# INPUT DATA
+++

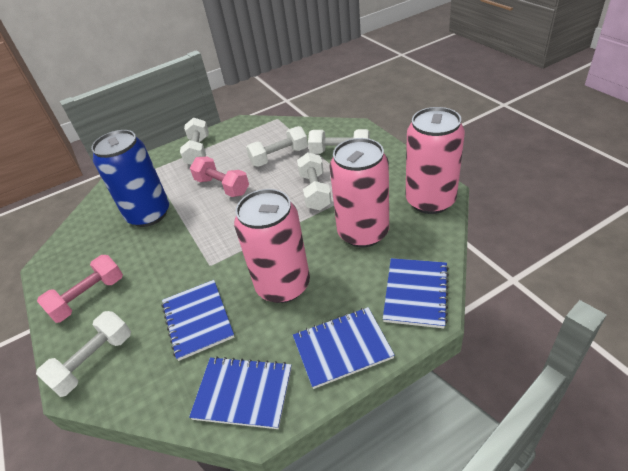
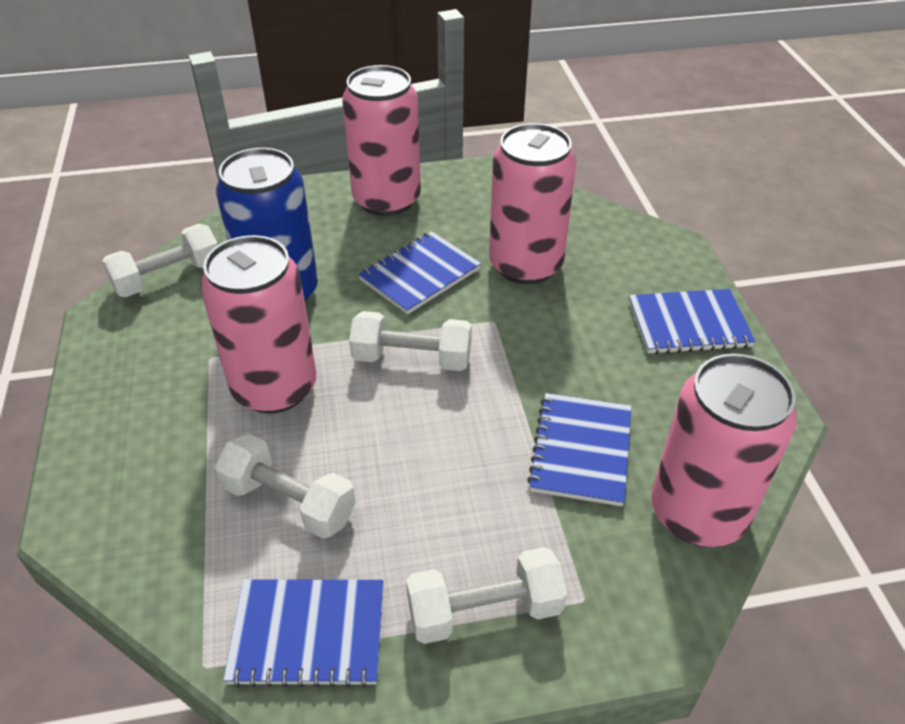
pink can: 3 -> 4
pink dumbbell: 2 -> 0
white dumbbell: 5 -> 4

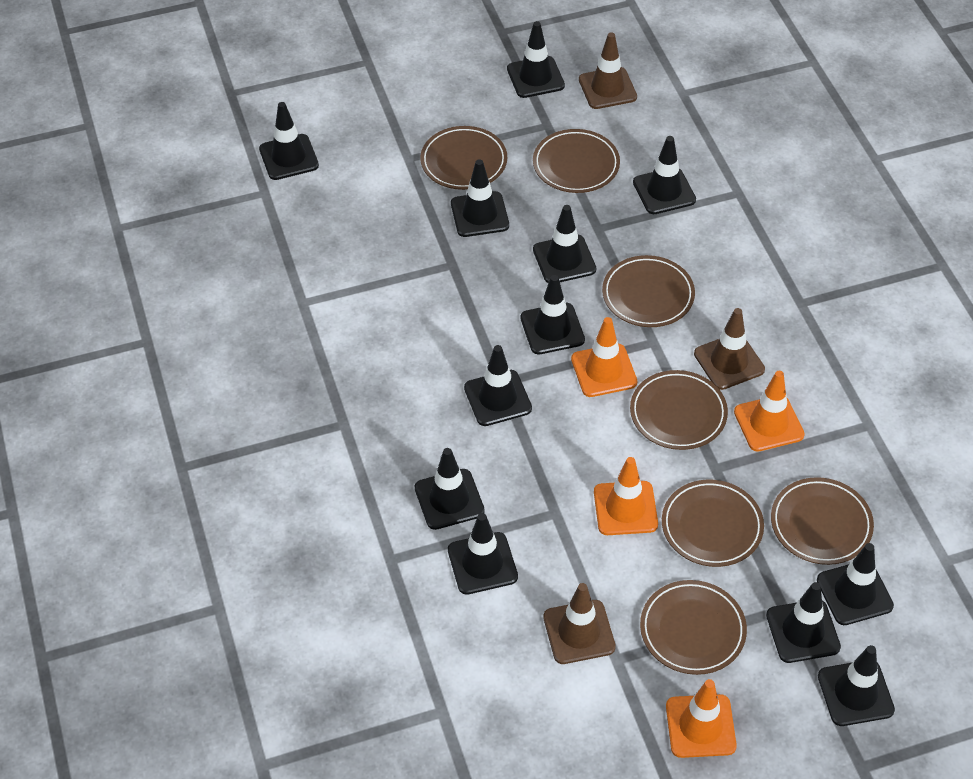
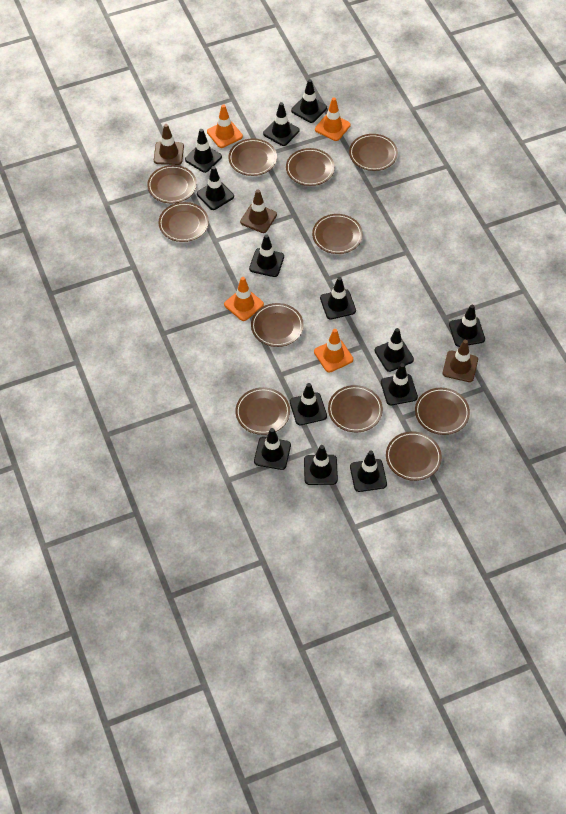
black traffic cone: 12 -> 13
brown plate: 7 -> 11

+++

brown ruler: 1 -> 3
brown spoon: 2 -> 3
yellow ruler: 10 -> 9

+++

# WHAT YOU HAVE TO DO
Set down again, word for word, every line from the one with "pink can: 3 -> 4" to the one with "brown plate: 7 -> 11" in the entries above, and omit the pictures.

# RESPONSE
pink can: 3 -> 4
pink dumbbell: 2 -> 0
white dumbbell: 5 -> 4

black traffic cone: 12 -> 13
brown plate: 7 -> 11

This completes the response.